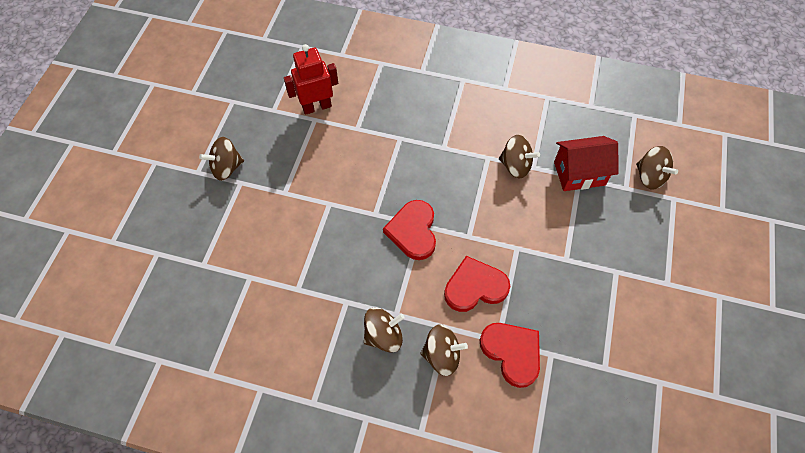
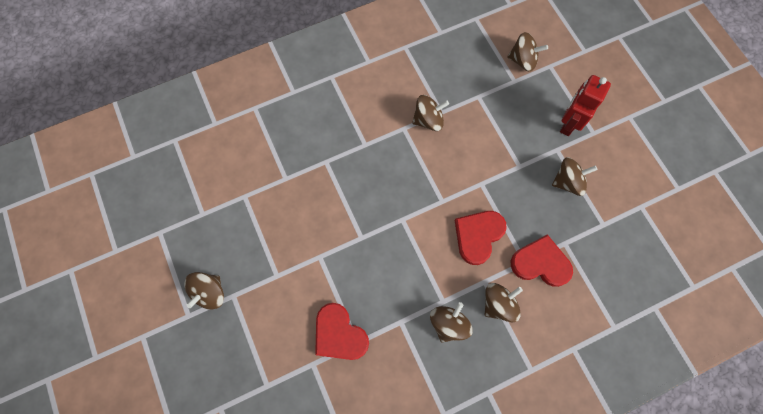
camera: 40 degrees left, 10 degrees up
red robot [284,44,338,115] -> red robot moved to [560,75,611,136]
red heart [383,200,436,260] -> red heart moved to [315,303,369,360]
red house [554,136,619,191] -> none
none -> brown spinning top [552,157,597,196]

* * * * * * * * *

(Task):
Every line above needs to be written out again as it stands. Pictures do not belong in the copy.

(Reply to the task):
camera: 40 degrees left, 10 degrees up
red robot [284,44,338,115] -> red robot moved to [560,75,611,136]
red heart [383,200,436,260] -> red heart moved to [315,303,369,360]
red house [554,136,619,191] -> none
none -> brown spinning top [552,157,597,196]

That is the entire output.